** Opening Source records block **

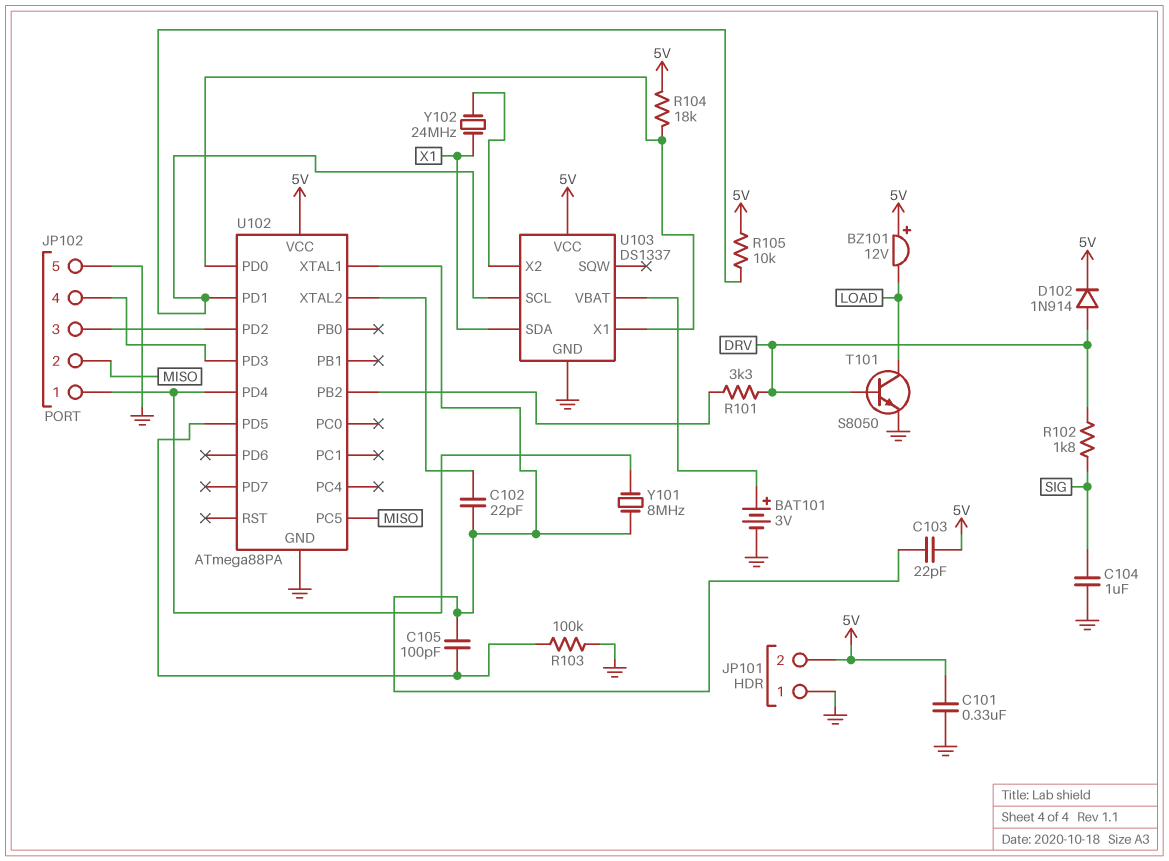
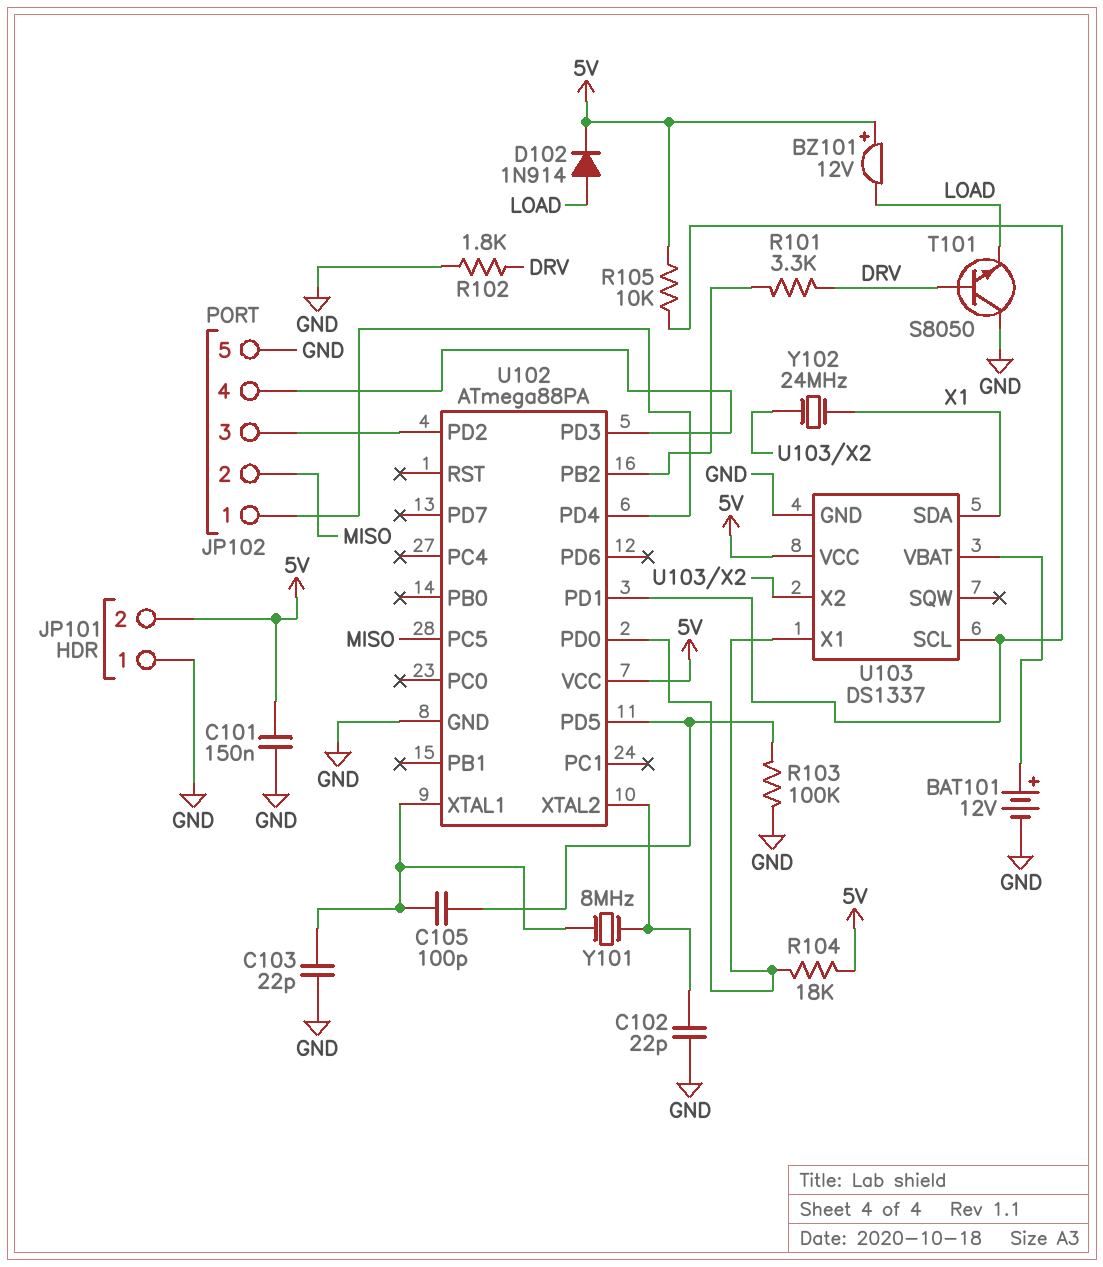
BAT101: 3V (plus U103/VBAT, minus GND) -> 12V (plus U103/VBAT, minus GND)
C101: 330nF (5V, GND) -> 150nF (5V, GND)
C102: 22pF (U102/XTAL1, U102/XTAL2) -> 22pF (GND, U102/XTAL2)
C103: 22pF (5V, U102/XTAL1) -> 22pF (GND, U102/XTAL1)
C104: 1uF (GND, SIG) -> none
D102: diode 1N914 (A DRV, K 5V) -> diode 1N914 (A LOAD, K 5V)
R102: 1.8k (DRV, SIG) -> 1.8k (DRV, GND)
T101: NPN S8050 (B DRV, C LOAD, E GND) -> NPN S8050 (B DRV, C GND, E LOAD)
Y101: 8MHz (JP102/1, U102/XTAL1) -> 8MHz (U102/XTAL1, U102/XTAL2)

** Closing Source records block **
** Opening Source records block **

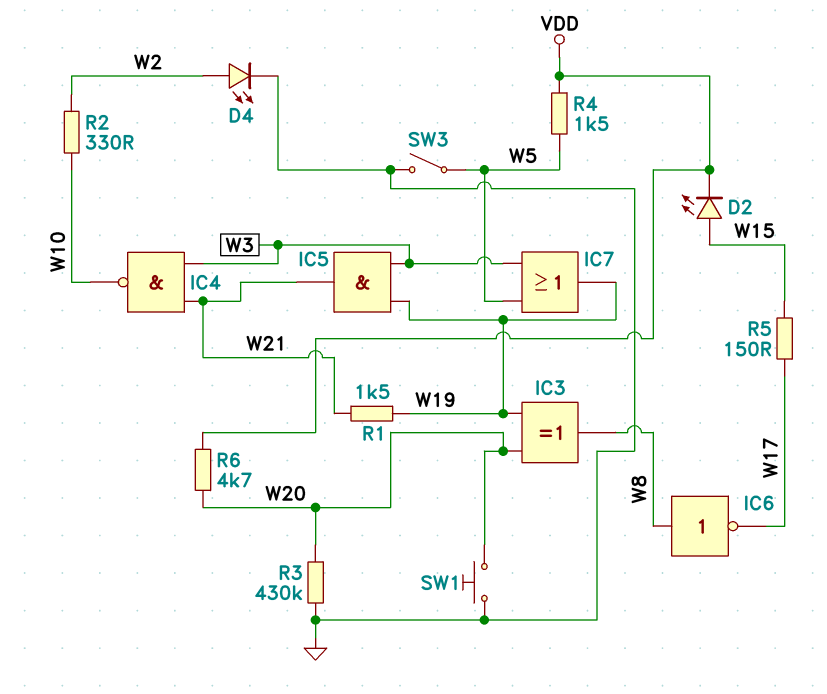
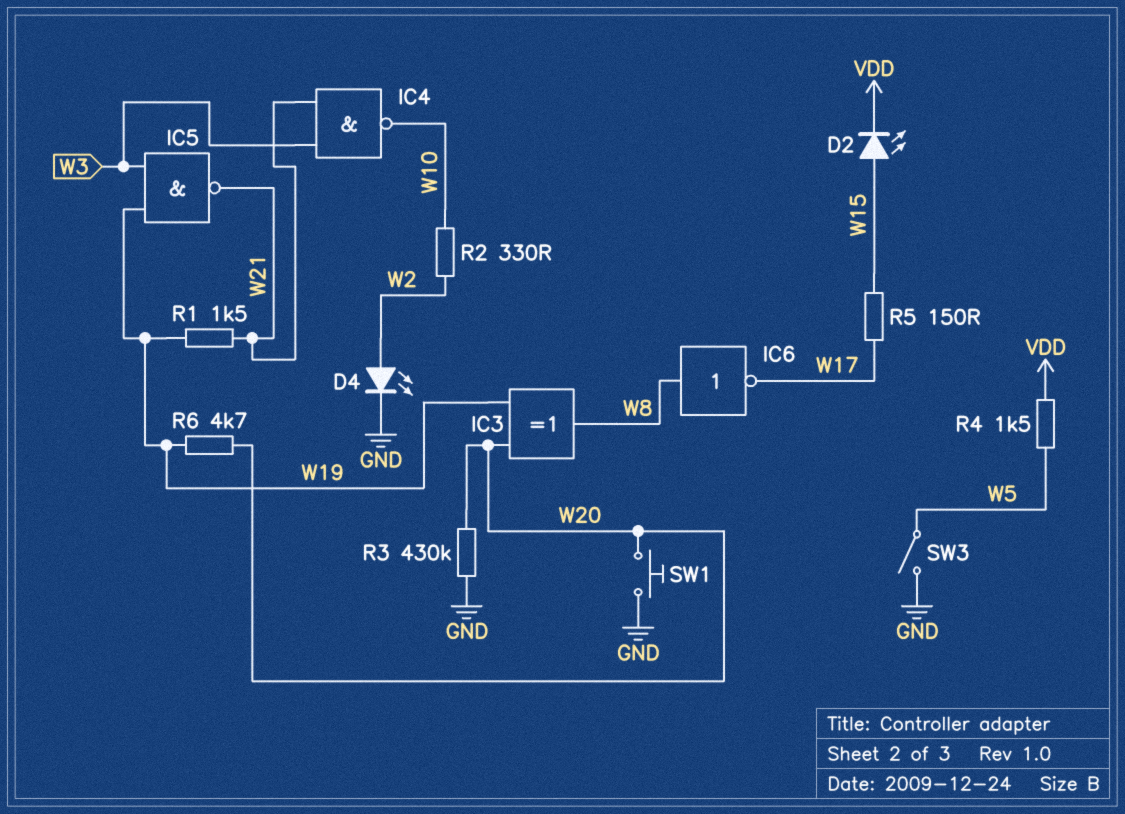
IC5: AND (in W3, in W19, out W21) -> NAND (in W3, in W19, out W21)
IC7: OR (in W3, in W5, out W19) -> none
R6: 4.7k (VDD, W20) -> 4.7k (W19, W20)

** Closing Source records block **

Pull every line containing "LOAD" out of the entries.

**Output for this task:**
D102: diode 1N914 (A DRV, K 5V) -> diode 1N914 (A LOAD, K 5V)
T101: NPN S8050 (B DRV, C LOAD, E GND) -> NPN S8050 (B DRV, C GND, E LOAD)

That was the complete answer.